• [Instructions for the task] In your copy, the records appear word for word and the pictures do not appear at all.

• [Data extract]
--- START ---

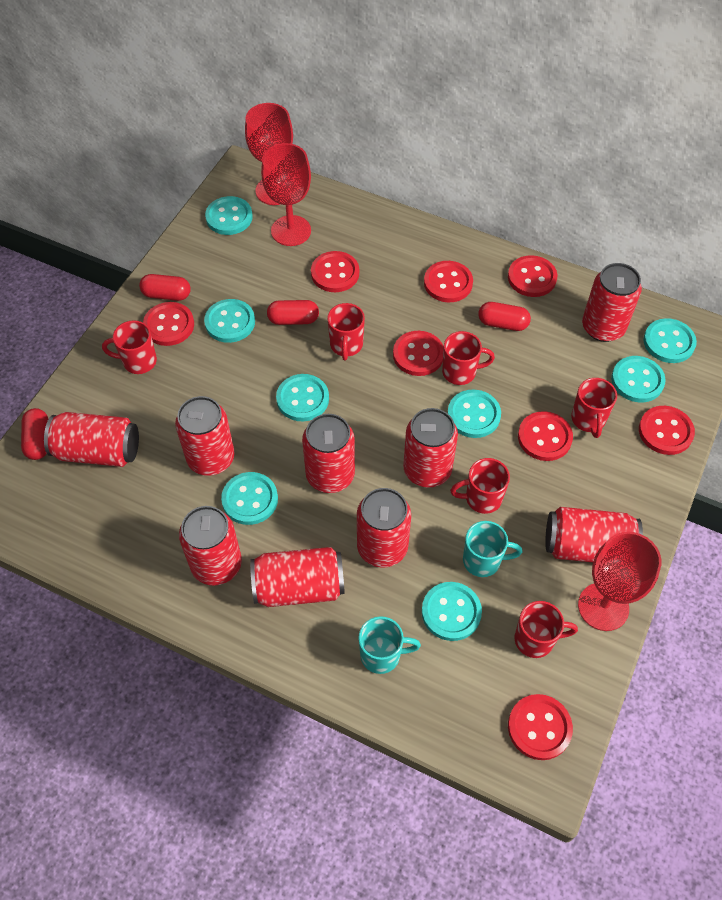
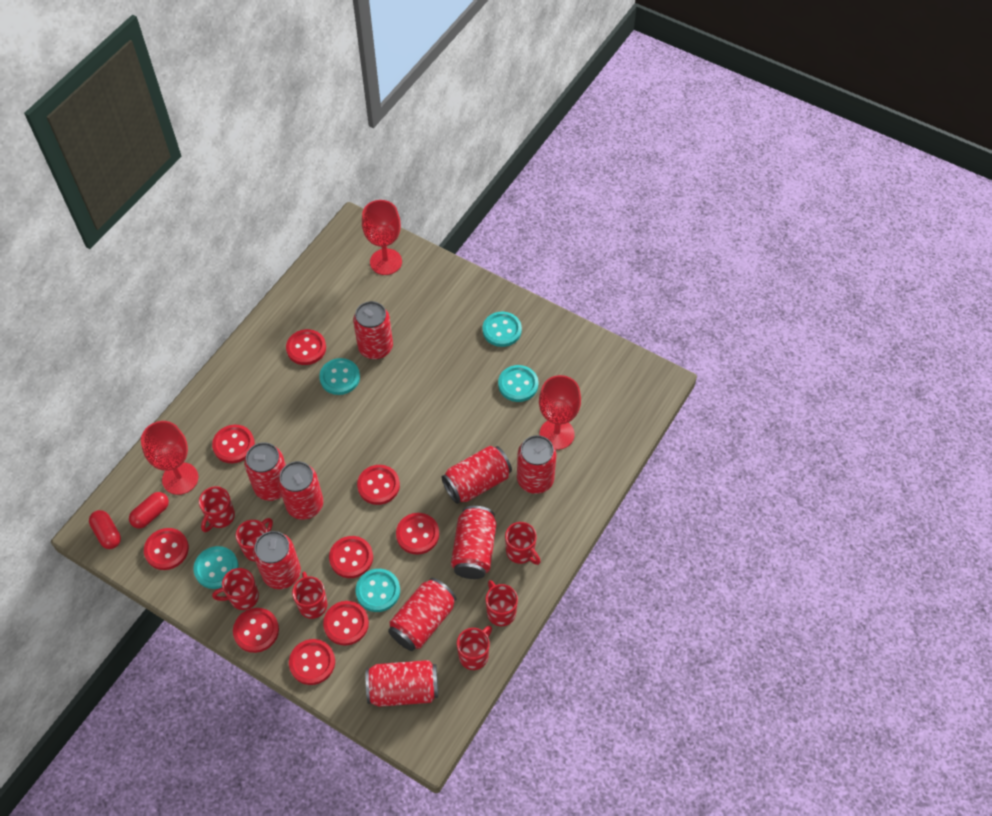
red button: 8 -> 9
red capsule: 4 -> 2
red mug: 6 -> 7
turquoise button: 8 -> 5
turquoise mug: 2 -> 0

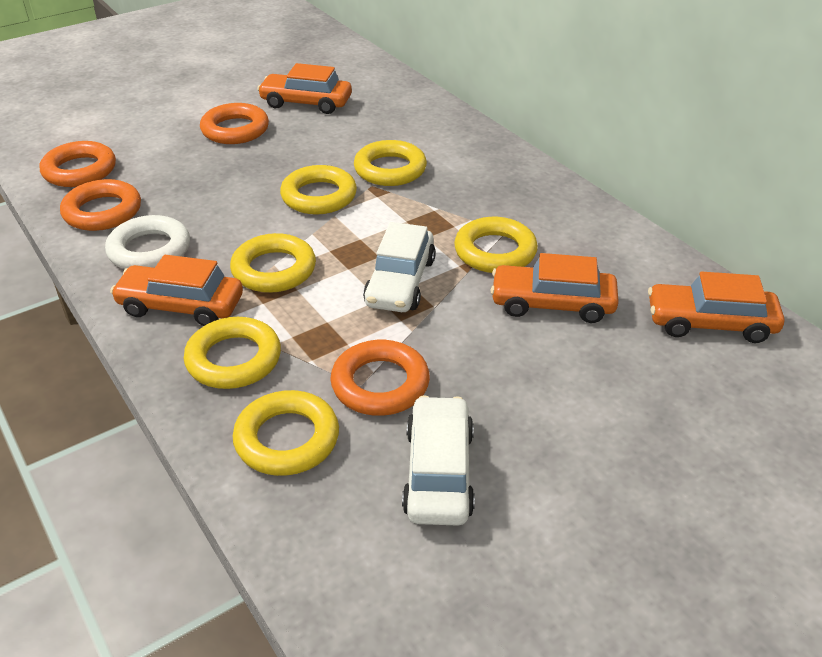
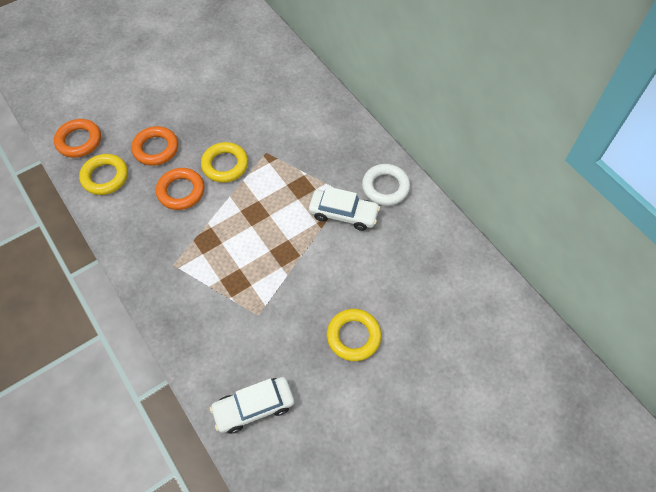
orange car: 4 -> 0
orange ring: 4 -> 3
yellow ring: 6 -> 3

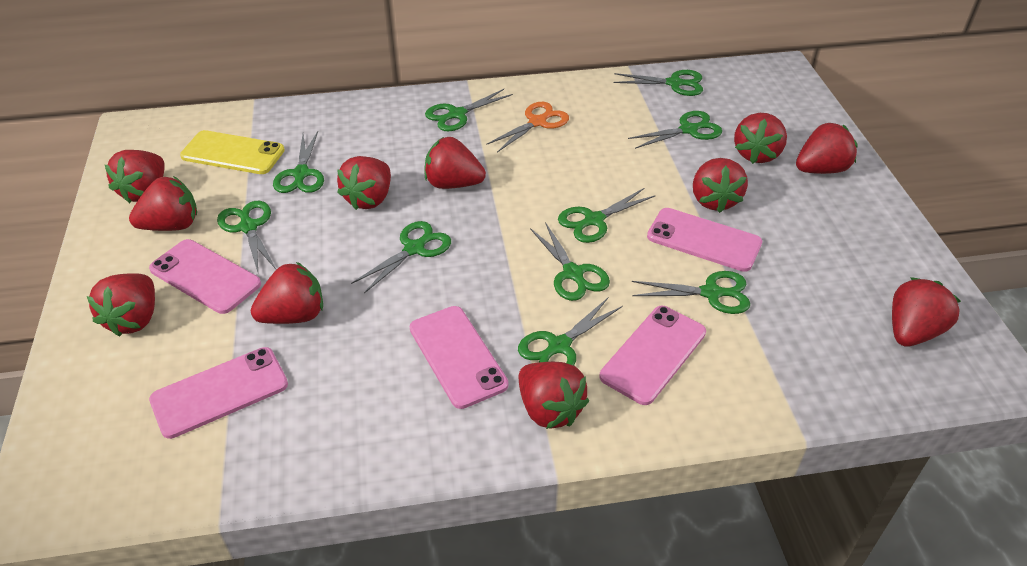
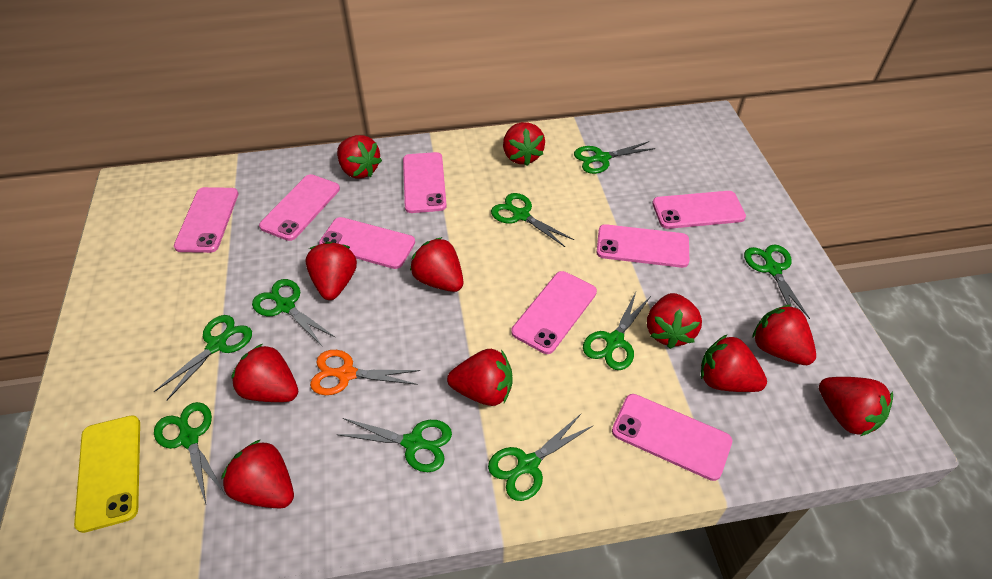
green scissors: 10 -> 9
pink phone: 5 -> 8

--- END ---

• [Finished exercise]
red button: 8 -> 9
red capsule: 4 -> 2
red mug: 6 -> 7
turquoise button: 8 -> 5
turquoise mug: 2 -> 0

orange car: 4 -> 0
orange ring: 4 -> 3
yellow ring: 6 -> 3

green scissors: 10 -> 9
pink phone: 5 -> 8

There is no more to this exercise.